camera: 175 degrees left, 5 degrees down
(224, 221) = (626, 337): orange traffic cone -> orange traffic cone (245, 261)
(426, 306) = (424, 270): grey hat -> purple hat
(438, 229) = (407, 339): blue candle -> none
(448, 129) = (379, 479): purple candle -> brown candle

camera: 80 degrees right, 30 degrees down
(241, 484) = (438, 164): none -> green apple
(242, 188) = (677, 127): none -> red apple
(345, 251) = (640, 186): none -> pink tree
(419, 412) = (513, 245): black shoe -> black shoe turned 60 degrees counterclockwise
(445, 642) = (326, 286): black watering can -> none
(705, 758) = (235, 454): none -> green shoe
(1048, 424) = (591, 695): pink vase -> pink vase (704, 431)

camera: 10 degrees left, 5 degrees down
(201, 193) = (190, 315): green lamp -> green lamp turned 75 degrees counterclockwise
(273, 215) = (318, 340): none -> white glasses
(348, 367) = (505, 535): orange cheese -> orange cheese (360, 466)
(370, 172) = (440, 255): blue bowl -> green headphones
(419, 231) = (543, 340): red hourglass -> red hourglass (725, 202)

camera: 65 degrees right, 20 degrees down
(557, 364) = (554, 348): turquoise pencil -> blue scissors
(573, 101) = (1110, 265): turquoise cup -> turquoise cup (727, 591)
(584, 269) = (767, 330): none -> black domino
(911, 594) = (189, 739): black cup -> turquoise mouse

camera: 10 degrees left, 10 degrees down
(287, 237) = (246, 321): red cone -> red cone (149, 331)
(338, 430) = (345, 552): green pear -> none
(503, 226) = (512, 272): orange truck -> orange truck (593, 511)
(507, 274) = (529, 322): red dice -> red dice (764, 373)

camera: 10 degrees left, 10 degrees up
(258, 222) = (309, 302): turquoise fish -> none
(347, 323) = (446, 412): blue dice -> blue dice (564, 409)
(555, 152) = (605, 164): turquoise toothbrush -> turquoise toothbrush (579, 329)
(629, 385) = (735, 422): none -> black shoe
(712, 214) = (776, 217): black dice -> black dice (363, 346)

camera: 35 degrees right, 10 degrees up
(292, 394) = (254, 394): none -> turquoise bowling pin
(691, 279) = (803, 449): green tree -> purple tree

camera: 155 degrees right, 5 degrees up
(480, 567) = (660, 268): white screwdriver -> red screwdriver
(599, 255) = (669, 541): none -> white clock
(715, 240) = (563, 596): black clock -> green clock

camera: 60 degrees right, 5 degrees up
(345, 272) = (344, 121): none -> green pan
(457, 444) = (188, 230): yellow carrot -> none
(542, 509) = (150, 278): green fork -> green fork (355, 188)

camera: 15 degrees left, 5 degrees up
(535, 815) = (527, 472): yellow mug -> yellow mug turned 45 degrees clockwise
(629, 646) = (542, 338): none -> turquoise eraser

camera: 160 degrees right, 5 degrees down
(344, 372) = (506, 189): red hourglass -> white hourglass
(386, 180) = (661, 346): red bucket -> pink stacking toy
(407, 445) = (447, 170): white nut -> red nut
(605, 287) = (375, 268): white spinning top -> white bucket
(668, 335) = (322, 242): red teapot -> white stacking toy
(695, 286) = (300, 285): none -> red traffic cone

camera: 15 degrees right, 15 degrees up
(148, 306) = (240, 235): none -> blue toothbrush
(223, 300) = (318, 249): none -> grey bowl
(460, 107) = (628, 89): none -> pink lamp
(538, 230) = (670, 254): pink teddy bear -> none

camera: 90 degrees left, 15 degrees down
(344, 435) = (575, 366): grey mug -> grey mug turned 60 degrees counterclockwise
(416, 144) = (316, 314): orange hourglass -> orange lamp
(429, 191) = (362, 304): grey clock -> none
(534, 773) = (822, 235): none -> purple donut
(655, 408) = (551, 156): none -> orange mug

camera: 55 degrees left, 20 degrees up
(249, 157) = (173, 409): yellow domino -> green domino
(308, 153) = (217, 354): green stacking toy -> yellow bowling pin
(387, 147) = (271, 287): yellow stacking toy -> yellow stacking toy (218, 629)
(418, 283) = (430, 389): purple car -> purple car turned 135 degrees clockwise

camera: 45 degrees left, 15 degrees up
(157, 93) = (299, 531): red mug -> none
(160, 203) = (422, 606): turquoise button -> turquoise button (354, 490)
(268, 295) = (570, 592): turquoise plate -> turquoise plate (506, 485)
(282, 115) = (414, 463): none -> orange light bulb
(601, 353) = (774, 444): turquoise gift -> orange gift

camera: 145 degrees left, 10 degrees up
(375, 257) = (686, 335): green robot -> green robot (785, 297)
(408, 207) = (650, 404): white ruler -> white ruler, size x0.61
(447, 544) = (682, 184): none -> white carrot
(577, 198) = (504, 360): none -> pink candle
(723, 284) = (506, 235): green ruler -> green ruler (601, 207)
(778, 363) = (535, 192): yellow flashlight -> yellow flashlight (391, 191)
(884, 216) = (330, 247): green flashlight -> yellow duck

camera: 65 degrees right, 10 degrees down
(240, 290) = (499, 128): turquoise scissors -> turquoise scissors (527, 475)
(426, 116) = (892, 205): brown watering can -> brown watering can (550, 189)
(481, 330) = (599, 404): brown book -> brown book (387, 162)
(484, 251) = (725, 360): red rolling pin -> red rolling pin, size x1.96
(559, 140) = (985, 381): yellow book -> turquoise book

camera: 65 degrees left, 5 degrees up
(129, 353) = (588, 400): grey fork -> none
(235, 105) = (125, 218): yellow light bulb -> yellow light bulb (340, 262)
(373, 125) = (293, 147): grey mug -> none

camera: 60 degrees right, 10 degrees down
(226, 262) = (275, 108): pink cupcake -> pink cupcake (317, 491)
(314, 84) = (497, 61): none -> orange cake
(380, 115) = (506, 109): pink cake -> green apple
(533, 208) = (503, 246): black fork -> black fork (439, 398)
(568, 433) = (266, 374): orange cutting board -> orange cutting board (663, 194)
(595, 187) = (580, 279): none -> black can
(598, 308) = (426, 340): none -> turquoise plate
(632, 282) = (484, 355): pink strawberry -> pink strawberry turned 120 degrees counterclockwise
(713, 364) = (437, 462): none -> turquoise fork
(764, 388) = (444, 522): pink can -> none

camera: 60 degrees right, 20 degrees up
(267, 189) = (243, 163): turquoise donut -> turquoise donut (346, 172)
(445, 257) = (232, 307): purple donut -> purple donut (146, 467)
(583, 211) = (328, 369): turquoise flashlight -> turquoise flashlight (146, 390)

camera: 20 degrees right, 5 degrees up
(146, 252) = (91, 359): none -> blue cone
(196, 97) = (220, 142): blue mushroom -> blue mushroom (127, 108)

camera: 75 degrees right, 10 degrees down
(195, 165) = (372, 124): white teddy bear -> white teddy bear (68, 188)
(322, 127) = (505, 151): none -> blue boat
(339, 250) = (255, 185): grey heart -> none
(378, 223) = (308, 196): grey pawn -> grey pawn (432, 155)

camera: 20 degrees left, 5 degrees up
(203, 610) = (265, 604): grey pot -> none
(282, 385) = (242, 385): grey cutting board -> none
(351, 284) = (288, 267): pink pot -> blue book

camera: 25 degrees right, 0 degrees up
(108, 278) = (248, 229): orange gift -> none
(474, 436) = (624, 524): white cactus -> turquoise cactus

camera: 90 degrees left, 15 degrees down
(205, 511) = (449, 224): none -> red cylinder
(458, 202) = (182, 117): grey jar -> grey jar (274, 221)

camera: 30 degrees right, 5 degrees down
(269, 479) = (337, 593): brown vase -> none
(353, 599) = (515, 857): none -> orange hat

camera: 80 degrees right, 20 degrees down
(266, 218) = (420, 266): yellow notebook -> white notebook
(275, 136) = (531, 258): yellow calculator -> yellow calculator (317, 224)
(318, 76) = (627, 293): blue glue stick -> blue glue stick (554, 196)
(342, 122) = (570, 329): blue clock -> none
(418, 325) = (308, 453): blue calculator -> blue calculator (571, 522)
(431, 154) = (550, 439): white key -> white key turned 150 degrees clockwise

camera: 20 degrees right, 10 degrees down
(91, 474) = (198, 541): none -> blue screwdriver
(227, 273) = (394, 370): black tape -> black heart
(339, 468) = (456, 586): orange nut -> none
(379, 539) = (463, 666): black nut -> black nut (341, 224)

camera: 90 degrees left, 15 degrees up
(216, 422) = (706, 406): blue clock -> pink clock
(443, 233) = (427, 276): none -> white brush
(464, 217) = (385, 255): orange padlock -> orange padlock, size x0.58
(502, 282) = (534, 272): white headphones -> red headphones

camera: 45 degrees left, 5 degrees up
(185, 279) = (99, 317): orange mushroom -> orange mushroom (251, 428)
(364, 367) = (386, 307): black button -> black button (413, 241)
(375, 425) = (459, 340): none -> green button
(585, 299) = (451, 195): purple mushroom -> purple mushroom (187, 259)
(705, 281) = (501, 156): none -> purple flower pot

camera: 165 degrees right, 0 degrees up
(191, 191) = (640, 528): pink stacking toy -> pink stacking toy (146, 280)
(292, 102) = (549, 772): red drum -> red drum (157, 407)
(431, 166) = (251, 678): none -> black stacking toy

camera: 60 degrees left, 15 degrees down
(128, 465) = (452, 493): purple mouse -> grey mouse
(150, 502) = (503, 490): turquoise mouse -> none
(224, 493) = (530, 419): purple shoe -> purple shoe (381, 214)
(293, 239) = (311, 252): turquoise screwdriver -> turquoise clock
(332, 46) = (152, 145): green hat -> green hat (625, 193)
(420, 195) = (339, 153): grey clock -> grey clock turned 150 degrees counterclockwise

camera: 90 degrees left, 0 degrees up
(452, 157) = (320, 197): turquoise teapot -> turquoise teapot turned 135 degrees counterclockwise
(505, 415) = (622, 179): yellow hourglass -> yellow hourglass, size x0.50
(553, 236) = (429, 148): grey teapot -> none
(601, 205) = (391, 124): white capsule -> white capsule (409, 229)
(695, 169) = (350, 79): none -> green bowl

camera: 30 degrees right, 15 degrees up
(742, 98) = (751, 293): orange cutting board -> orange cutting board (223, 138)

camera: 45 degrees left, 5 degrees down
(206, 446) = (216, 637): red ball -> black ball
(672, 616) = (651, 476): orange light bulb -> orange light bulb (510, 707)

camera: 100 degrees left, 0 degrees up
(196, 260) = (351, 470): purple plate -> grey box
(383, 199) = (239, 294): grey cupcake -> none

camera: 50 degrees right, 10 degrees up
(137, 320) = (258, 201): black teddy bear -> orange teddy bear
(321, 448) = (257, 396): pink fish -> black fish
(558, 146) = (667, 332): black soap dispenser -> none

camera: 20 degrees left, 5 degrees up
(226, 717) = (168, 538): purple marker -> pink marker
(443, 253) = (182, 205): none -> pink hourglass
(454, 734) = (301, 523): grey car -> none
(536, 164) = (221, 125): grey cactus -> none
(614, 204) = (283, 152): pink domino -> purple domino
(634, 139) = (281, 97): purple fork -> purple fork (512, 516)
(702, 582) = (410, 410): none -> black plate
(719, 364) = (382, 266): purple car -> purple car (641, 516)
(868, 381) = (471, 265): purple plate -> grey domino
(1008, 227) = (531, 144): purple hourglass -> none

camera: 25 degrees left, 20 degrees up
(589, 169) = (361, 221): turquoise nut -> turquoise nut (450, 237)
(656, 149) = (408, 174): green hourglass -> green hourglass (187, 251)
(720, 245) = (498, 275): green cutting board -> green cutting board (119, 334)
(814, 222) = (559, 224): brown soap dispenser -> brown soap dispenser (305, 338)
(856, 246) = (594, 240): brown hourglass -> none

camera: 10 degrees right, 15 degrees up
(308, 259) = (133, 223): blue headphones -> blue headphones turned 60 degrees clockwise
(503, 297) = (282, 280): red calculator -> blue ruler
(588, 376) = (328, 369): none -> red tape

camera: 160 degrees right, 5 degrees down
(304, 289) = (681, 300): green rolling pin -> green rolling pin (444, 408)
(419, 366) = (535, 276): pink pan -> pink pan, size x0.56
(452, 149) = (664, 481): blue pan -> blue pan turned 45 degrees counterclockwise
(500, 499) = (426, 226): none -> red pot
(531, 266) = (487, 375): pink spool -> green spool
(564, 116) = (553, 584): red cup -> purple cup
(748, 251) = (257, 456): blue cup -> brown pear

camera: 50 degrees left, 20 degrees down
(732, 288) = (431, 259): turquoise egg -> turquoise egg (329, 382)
········
• _Work instructions_
Find "(148, 306) = (240, 235): none" in the entries above and copy that whole line exactly, then each line after it through the line that contains "(601, 353) = (774, 444): turquoise".

• _Result of the task_
(148, 306) = (240, 235): none -> blue toothbrush
(223, 300) = (318, 249): none -> grey bowl
(460, 107) = (628, 89): none -> pink lamp
(538, 230) = (670, 254): pink teddy bear -> none

camera: 90 degrees left, 15 degrees down
(344, 435) = (575, 366): grey mug -> grey mug turned 60 degrees counterclockwise
(416, 144) = (316, 314): orange hourglass -> orange lamp
(429, 191) = (362, 304): grey clock -> none
(534, 773) = (822, 235): none -> purple donut
(655, 408) = (551, 156): none -> orange mug

camera: 55 degrees left, 20 degrees up
(249, 157) = (173, 409): yellow domino -> green domino
(308, 153) = (217, 354): green stacking toy -> yellow bowling pin
(387, 147) = (271, 287): yellow stacking toy -> yellow stacking toy (218, 629)
(418, 283) = (430, 389): purple car -> purple car turned 135 degrees clockwise

camera: 45 degrees left, 15 degrees up
(157, 93) = (299, 531): red mug -> none
(160, 203) = (422, 606): turquoise button -> turquoise button (354, 490)
(268, 295) = (570, 592): turquoise plate -> turquoise plate (506, 485)
(282, 115) = (414, 463): none -> orange light bulb
(601, 353) = (774, 444): turquoise gift -> orange gift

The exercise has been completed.